#### WHAT IS EXPECTED
Each line of the material below is to be checked for "none"; the number of matching lines is the only output expected.

#### AVAILABLE DATA
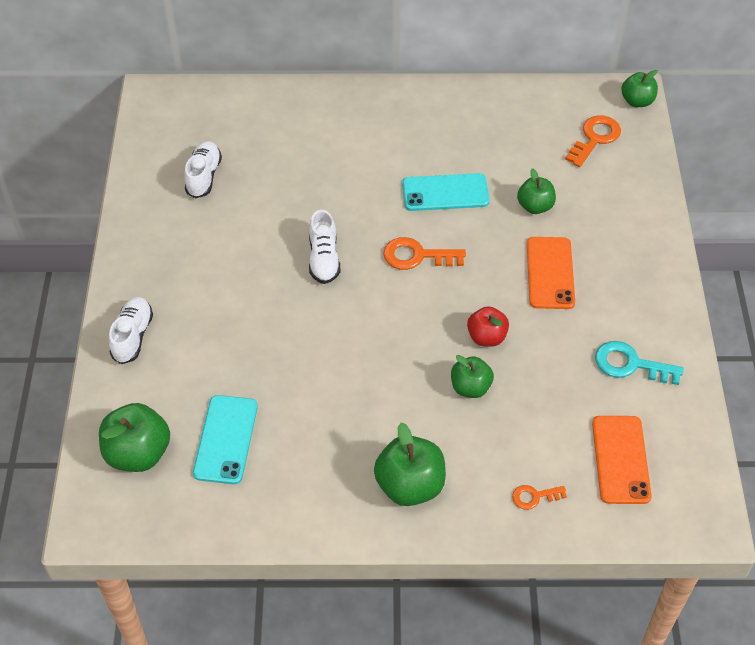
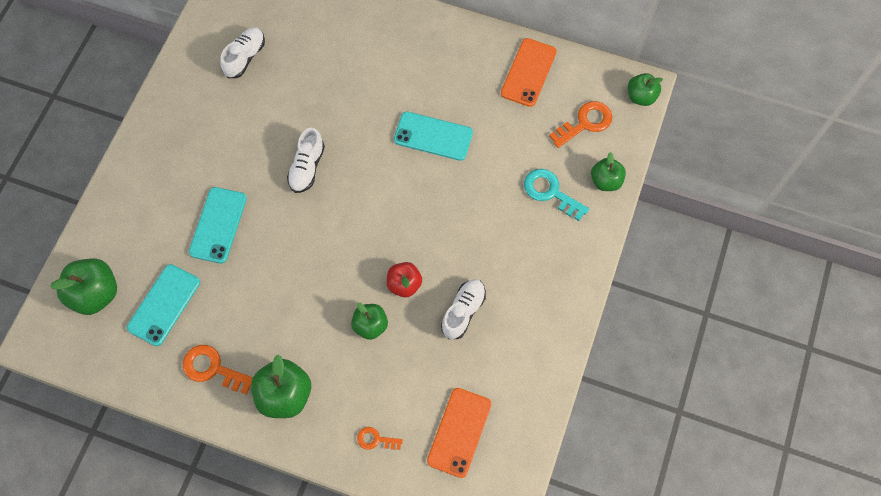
camera: 20 degrees right, 15 degrees up
(132, 336) = (131, 189): white shoe -> white shoe (463, 312)
(250, 342) = (218, 225): none -> turquoise phone
(417, 256) = (382, 189): orange key -> orange key (213, 369)
(535, 206) = (502, 174): green apple -> green apple (605, 181)
(550, 273) = (484, 242): orange phone -> orange phone (528, 72)
(630, 364) = (509, 350): turquoise key -> turquoise key (550, 192)

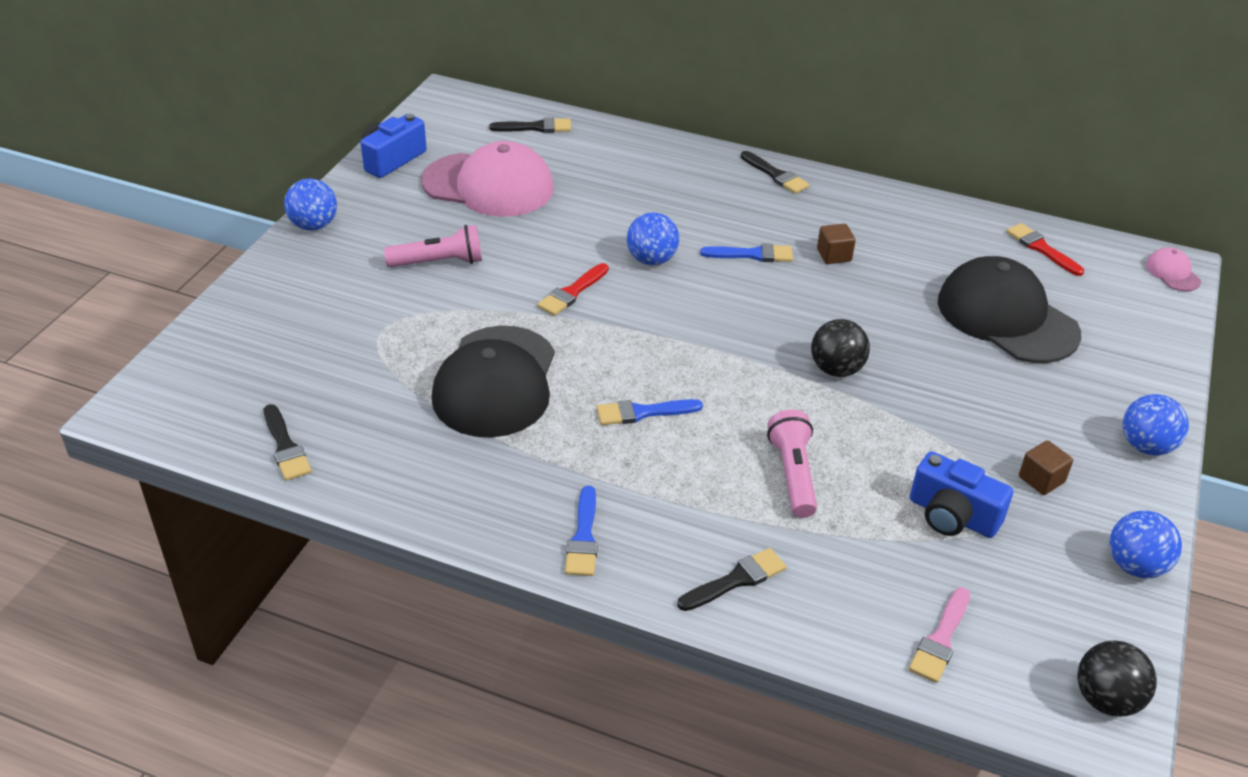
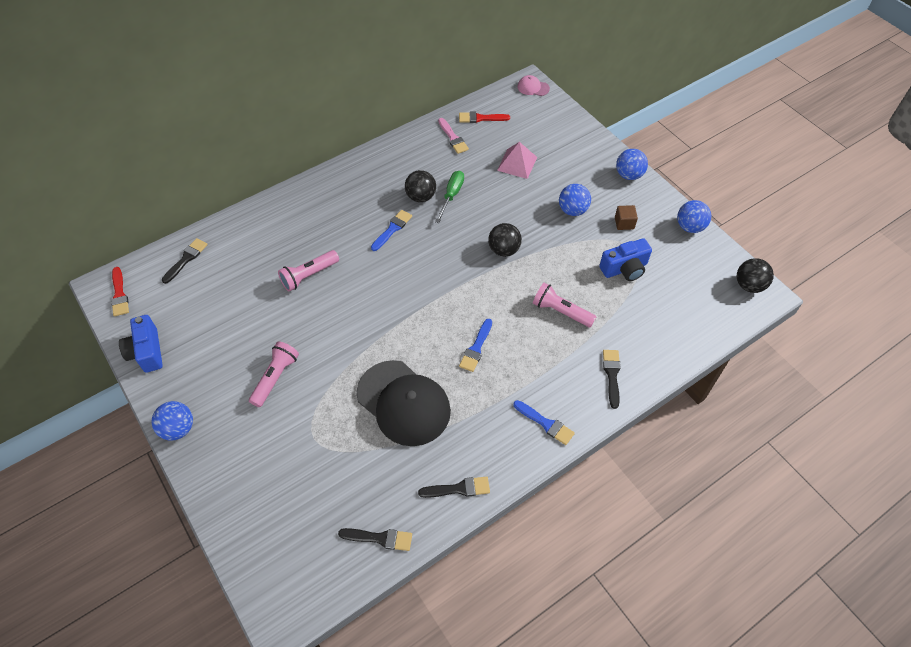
camera: 55 degrees left, 15 degrees up
(488, 185) = (223, 314): pink cap -> none
(572, 292) = (357, 326): red brush -> red brush (119, 294)
(607, 221) = (309, 275): none -> pink flashlight
(651, 260) = (360, 274): blue ball -> blue ball (572, 210)
(776, 175) = (335, 178): black brush -> black brush (458, 489)
(834, 255) = (421, 197): brown cube -> black ball
(870, 281) = (451, 195): none -> green screwdriver
(940, 639) = (689, 320): pink brush -> pink brush (453, 138)
(1006, 317) = (517, 163): black cap -> pink pyramid

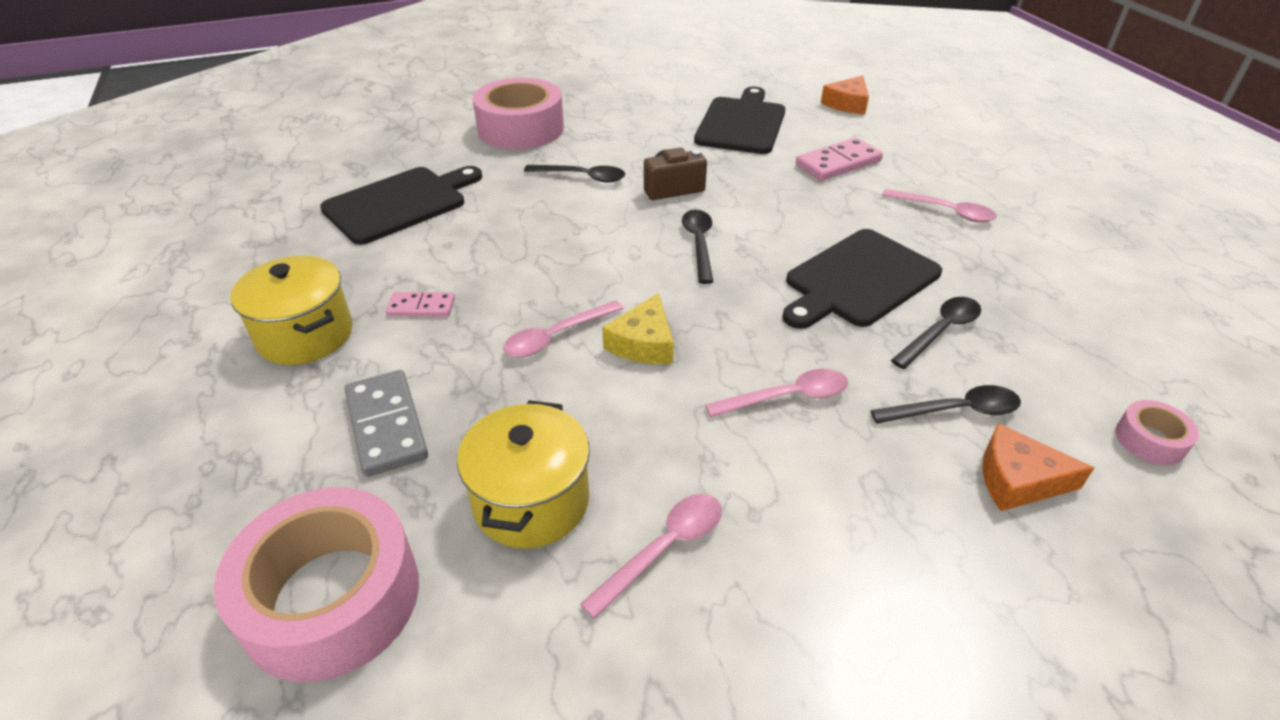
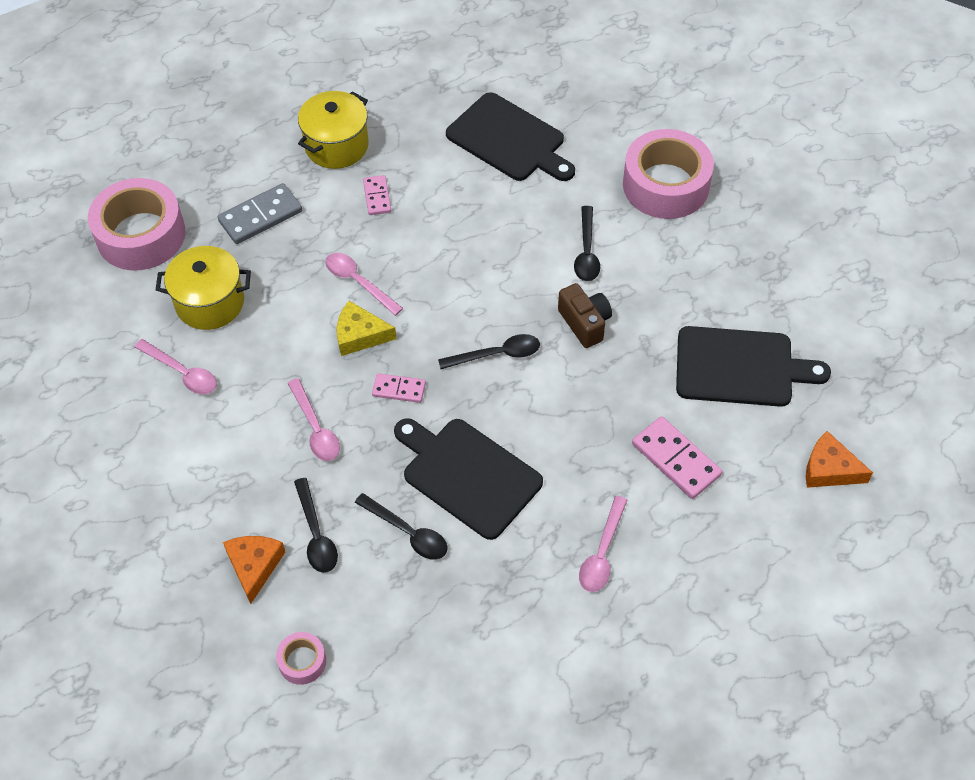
camera: 80 degrees right, 15 degrees up
(735, 318) = (399, 389): none -> pink domino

#### EXERCISE RESULT
5